→ **PROBLEM TO WORK ON**
When the string "dispenser" occurs in a line of the records, show that line.

START TASK INPUT

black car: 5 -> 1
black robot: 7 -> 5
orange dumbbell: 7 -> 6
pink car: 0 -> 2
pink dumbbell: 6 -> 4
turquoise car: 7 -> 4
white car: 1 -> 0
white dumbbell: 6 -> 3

END TASK INPUT
START TASK INPUT

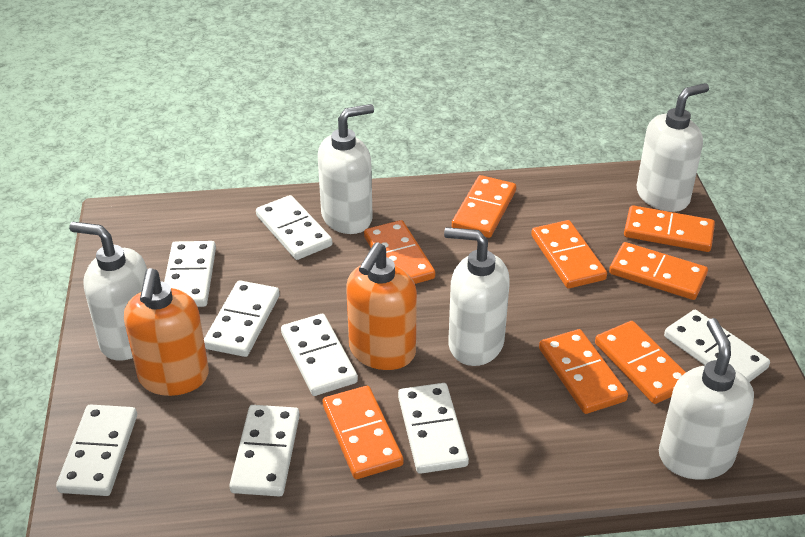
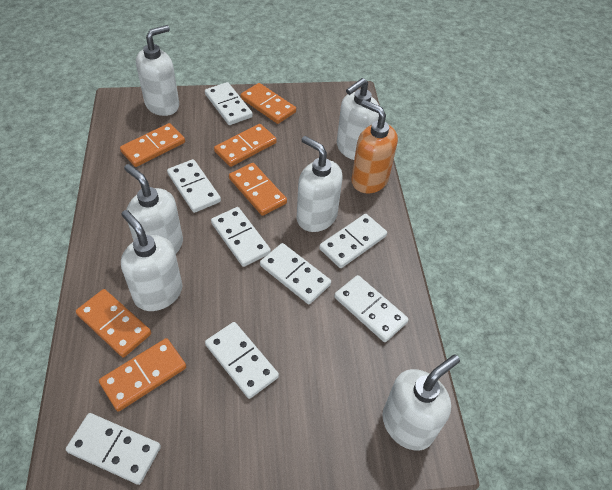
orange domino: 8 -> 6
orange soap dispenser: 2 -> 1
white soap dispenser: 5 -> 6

END TASK INPUT
START TASK INPUT

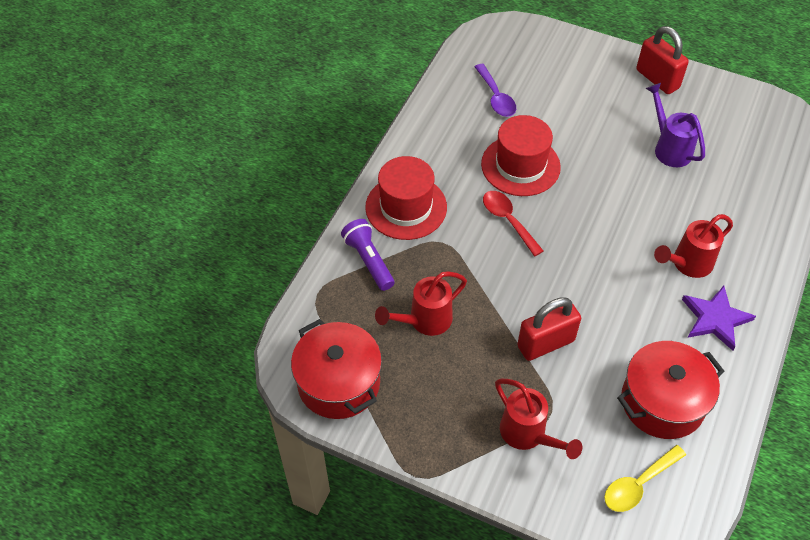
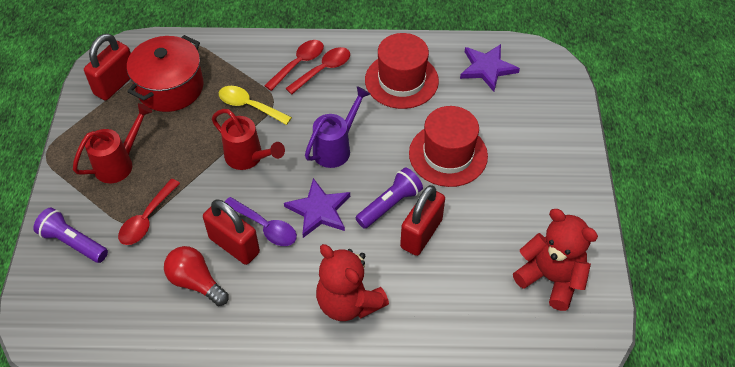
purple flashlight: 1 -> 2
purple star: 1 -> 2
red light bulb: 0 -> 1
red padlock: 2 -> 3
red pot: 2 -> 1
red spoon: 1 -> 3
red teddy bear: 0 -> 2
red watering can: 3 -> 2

END TASK INPUT

→ **ANSWER SECTION**
orange soap dispenser: 2 -> 1
white soap dispenser: 5 -> 6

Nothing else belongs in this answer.